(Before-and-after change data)
*** Begin section ***

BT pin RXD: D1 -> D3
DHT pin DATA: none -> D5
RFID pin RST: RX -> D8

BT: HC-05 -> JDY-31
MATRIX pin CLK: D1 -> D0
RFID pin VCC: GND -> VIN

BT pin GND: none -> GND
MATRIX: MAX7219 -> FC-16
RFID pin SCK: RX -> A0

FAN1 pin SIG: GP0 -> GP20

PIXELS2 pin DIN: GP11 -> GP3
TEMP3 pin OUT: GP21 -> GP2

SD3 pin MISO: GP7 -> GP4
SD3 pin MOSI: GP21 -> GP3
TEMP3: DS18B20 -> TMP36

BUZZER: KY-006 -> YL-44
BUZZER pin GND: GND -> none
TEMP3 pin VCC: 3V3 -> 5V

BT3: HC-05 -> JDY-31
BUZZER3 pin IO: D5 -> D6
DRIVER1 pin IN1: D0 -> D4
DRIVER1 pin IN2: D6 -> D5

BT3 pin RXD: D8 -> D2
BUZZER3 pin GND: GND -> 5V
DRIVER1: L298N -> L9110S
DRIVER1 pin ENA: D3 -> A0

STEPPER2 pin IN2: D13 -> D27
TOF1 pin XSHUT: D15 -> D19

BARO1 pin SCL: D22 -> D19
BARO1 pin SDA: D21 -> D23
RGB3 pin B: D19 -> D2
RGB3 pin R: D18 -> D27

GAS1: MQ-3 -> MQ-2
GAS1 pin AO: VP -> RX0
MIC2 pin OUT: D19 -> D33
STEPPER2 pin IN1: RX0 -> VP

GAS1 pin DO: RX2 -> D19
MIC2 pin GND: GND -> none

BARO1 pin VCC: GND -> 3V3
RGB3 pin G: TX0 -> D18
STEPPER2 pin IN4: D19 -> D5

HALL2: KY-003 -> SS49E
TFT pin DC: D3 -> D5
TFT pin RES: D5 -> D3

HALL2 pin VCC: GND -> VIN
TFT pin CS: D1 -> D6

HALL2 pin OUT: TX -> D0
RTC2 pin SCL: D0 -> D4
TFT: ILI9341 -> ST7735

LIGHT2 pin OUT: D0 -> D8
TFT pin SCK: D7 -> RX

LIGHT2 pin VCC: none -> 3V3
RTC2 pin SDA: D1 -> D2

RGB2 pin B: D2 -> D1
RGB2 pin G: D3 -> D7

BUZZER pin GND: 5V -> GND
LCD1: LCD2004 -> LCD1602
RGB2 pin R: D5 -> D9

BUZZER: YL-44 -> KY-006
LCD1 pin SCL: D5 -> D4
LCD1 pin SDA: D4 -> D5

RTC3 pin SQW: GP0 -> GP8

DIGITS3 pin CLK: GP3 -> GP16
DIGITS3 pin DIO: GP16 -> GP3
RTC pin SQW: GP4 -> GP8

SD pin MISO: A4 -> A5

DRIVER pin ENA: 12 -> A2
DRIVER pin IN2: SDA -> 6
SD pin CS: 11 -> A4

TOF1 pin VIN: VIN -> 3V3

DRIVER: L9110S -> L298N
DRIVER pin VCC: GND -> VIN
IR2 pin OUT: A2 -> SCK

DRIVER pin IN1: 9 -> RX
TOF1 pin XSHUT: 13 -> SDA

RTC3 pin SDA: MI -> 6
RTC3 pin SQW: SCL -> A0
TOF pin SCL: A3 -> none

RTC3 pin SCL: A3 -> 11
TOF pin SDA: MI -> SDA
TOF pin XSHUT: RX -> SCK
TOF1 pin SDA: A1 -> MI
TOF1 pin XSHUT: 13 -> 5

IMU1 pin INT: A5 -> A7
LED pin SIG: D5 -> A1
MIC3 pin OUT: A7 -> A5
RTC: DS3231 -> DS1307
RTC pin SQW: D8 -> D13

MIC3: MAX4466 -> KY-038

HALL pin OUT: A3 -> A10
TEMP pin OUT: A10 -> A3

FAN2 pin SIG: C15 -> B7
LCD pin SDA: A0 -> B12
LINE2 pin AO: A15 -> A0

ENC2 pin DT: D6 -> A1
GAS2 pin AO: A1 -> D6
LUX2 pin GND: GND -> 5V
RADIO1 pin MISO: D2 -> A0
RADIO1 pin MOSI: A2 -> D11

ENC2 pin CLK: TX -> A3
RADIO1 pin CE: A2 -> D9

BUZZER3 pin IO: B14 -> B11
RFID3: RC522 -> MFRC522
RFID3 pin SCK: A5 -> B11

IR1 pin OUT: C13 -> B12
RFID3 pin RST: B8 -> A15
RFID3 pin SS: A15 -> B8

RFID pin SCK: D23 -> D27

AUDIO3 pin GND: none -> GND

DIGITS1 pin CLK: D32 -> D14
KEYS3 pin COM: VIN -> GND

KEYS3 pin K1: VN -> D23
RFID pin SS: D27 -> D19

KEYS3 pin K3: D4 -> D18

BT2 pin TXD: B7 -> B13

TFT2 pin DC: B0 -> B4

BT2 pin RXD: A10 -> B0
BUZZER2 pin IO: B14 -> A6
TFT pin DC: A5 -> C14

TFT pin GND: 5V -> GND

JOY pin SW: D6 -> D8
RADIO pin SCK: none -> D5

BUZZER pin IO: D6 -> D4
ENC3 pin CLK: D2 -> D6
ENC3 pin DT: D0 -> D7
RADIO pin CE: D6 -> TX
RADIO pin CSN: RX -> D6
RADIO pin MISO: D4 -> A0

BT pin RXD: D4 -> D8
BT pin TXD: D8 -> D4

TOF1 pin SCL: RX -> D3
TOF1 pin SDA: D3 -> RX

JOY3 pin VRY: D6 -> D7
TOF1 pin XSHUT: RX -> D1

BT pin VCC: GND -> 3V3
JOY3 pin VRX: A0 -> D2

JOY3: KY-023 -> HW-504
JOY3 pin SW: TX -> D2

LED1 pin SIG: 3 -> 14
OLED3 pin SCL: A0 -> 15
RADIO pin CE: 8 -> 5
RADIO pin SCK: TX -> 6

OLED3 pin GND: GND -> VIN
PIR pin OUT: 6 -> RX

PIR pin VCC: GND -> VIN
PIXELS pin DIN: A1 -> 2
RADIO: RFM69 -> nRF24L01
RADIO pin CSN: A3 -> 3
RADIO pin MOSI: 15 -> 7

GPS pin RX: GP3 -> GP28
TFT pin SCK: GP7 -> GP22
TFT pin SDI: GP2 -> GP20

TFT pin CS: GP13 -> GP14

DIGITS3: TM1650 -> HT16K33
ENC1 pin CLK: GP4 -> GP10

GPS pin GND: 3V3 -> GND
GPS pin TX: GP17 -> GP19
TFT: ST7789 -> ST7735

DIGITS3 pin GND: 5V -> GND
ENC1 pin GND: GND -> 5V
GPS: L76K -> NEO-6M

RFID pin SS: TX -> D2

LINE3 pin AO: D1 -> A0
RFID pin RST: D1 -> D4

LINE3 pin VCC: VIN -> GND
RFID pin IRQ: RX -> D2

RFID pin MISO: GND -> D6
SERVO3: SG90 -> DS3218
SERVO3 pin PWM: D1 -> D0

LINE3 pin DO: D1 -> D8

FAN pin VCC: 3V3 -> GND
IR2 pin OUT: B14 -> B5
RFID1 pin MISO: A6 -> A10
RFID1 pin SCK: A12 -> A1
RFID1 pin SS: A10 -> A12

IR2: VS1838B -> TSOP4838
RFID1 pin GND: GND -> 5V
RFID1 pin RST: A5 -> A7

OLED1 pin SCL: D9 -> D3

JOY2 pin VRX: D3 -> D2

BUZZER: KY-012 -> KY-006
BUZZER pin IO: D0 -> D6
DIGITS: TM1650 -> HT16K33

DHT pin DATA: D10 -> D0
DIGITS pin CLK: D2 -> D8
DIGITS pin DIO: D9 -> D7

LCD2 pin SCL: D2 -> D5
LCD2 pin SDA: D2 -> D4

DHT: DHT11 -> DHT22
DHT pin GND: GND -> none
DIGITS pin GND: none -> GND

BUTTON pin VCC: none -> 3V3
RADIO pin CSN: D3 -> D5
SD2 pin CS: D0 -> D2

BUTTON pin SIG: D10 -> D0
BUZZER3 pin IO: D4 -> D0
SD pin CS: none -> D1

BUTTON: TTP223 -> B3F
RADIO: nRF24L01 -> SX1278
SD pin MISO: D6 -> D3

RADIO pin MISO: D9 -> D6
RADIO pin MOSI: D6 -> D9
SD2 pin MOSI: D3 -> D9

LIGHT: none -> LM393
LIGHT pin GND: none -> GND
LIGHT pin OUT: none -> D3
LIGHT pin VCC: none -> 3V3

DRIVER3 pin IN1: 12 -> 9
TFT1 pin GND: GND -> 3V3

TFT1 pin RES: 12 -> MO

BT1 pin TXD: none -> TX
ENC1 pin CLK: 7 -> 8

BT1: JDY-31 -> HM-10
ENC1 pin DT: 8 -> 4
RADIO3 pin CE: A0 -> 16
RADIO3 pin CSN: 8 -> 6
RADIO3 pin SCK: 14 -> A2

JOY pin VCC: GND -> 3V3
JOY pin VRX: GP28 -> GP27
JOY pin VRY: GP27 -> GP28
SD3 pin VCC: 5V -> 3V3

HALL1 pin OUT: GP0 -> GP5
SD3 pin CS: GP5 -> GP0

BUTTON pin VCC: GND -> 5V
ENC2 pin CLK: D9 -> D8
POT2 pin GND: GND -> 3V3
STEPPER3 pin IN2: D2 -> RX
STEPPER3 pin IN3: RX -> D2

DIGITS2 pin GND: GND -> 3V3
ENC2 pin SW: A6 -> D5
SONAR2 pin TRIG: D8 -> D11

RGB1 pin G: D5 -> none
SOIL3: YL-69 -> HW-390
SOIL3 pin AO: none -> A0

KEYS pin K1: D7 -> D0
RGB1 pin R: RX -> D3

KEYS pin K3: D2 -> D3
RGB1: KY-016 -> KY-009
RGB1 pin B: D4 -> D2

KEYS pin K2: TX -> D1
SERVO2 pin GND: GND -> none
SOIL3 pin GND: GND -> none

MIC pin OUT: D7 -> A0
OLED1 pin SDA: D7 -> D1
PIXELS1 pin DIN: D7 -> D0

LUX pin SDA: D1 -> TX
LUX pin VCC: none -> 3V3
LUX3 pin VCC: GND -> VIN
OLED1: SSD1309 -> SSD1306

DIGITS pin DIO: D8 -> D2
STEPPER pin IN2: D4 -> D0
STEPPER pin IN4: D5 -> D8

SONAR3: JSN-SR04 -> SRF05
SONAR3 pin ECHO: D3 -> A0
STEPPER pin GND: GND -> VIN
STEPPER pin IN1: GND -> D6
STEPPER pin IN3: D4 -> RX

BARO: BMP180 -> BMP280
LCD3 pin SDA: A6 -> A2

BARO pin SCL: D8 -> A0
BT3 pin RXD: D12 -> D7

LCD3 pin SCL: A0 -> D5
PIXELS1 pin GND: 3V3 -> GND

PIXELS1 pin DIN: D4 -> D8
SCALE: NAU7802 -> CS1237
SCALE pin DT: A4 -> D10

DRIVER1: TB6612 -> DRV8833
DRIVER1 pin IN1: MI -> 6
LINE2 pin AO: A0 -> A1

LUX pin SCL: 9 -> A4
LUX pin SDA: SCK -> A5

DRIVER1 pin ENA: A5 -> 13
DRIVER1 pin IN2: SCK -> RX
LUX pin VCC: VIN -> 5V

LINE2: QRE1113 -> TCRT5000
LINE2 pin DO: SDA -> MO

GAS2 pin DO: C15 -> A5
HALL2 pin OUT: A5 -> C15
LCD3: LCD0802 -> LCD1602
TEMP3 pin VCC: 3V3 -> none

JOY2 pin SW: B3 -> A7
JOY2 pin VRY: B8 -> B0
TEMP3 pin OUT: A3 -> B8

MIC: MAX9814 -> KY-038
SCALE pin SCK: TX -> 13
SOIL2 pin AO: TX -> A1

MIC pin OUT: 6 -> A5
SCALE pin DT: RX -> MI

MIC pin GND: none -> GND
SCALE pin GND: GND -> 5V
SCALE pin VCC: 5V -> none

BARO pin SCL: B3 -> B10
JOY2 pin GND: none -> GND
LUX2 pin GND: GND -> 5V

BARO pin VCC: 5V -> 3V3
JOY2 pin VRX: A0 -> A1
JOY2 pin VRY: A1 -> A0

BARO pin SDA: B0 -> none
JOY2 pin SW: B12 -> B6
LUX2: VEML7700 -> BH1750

*** End section ***

> _EXERCISE_:
What are the lines above, starting at the one with "DRIVER pin VCC: GND -> VIN" and ending at the one with "KEYS3 pin COM: VIN -> GND"? Give them again exactly, and only them.

> _EXERCISE RESULT_:
DRIVER pin VCC: GND -> VIN
IR2 pin OUT: A2 -> SCK

DRIVER pin IN1: 9 -> RX
TOF1 pin XSHUT: 13 -> SDA

RTC3 pin SDA: MI -> 6
RTC3 pin SQW: SCL -> A0
TOF pin SCL: A3 -> none

RTC3 pin SCL: A3 -> 11
TOF pin SDA: MI -> SDA
TOF pin XSHUT: RX -> SCK
TOF1 pin SDA: A1 -> MI
TOF1 pin XSHUT: 13 -> 5

IMU1 pin INT: A5 -> A7
LED pin SIG: D5 -> A1
MIC3 pin OUT: A7 -> A5
RTC: DS3231 -> DS1307
RTC pin SQW: D8 -> D13

MIC3: MAX4466 -> KY-038

HALL pin OUT: A3 -> A10
TEMP pin OUT: A10 -> A3

FAN2 pin SIG: C15 -> B7
LCD pin SDA: A0 -> B12
LINE2 pin AO: A15 -> A0

ENC2 pin DT: D6 -> A1
GAS2 pin AO: A1 -> D6
LUX2 pin GND: GND -> 5V
RADIO1 pin MISO: D2 -> A0
RADIO1 pin MOSI: A2 -> D11

ENC2 pin CLK: TX -> A3
RADIO1 pin CE: A2 -> D9

BUZZER3 pin IO: B14 -> B11
RFID3: RC522 -> MFRC522
RFID3 pin SCK: A5 -> B11

IR1 pin OUT: C13 -> B12
RFID3 pin RST: B8 -> A15
RFID3 pin SS: A15 -> B8

RFID pin SCK: D23 -> D27

AUDIO3 pin GND: none -> GND

DIGITS1 pin CLK: D32 -> D14
KEYS3 pin COM: VIN -> GND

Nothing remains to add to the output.